■ **Data for this task**
====

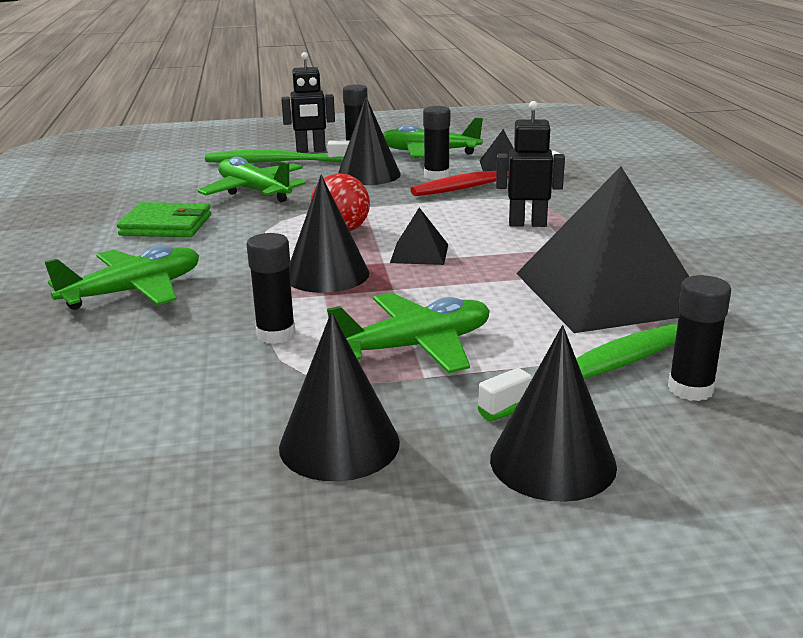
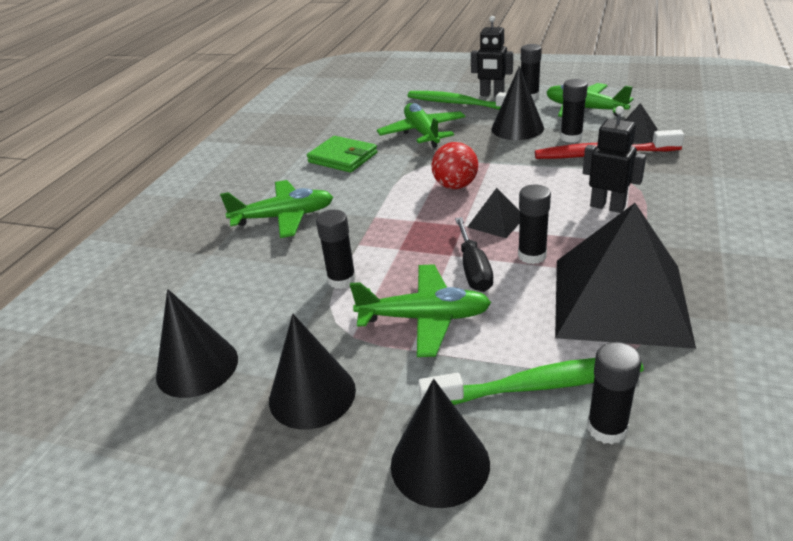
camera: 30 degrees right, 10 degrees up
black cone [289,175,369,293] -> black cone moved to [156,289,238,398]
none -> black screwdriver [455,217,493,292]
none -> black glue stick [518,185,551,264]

====

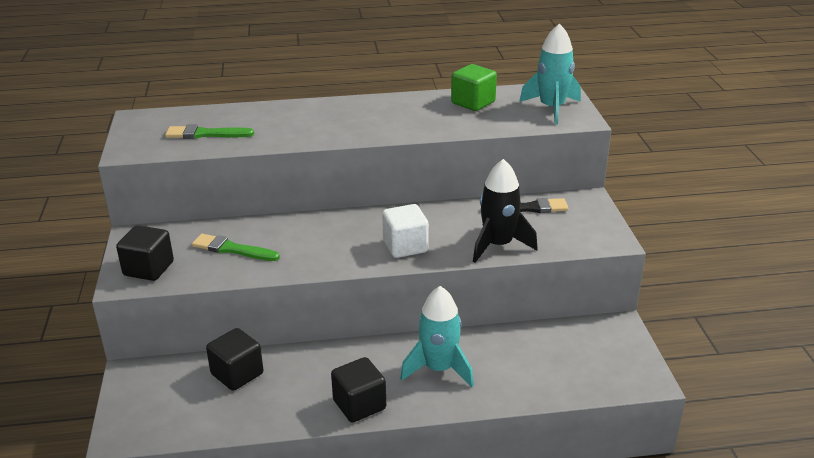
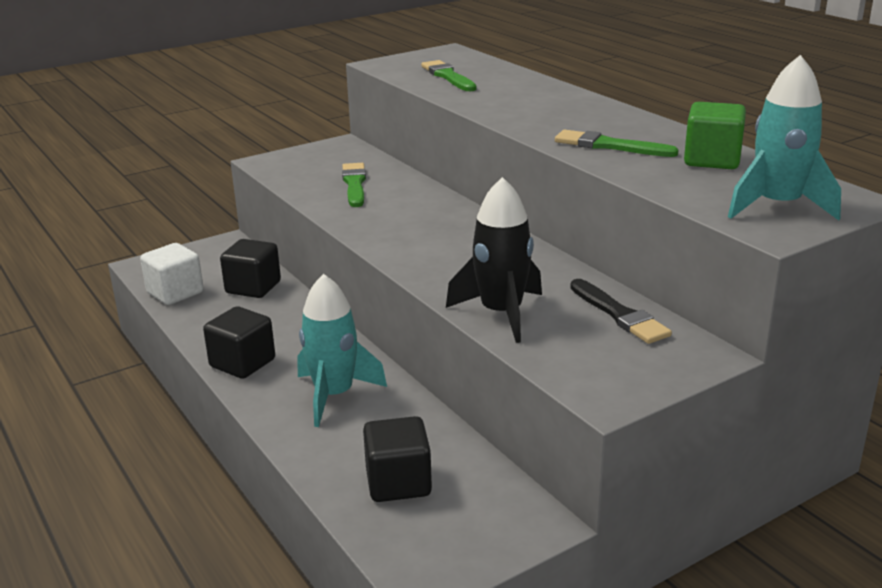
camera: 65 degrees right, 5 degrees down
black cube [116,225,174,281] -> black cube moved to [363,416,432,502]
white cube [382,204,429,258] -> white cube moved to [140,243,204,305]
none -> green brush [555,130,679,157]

====

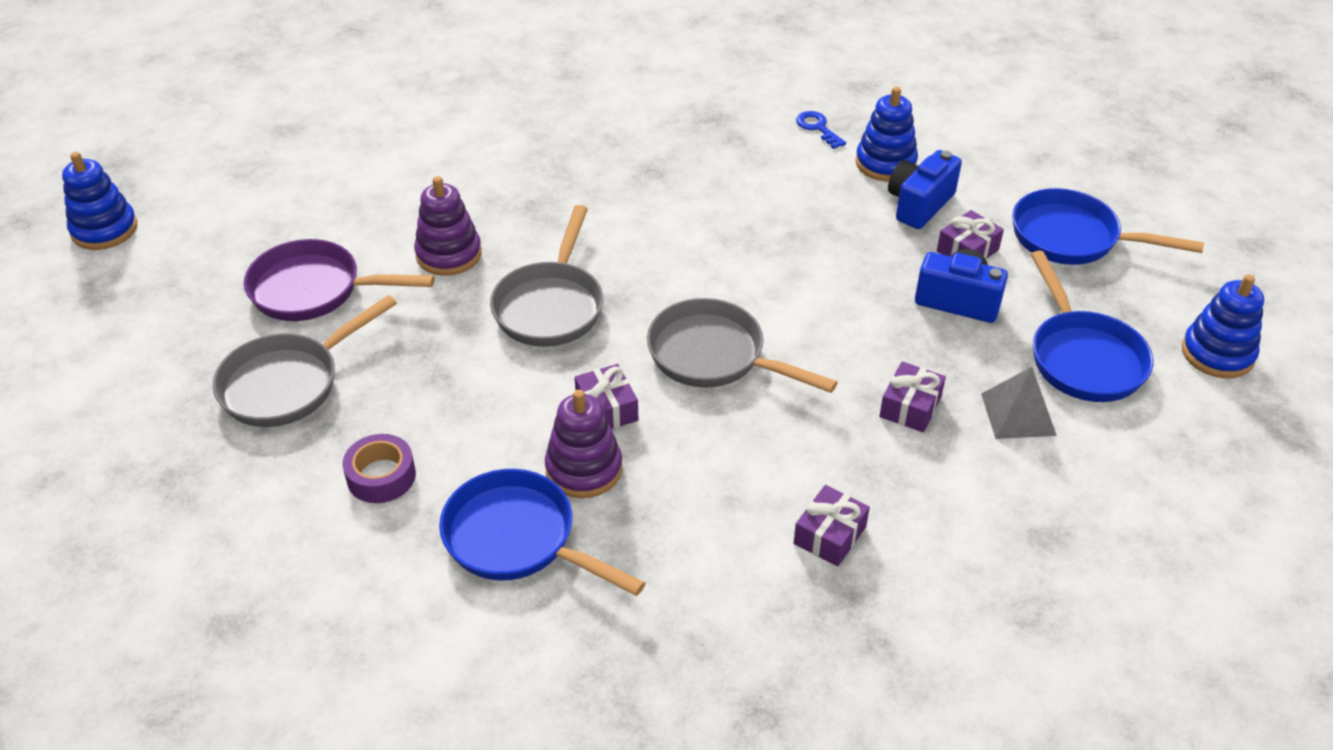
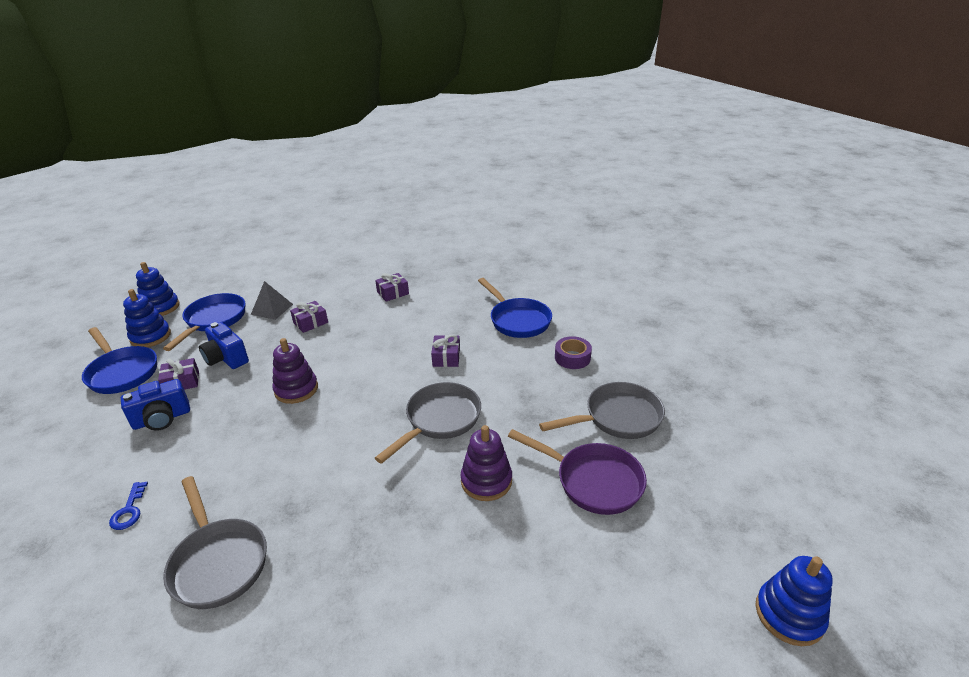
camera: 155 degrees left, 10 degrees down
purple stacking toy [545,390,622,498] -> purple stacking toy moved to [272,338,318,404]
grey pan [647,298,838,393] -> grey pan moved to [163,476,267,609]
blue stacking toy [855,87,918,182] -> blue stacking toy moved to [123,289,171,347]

====

■ **Exercise objective**
Go through the material above and copy each line that holds the string "camera".

■ **Solved exercise**
camera: 30 degrees right, 10 degrees up
camera: 65 degrees right, 5 degrees down
camera: 155 degrees left, 10 degrees down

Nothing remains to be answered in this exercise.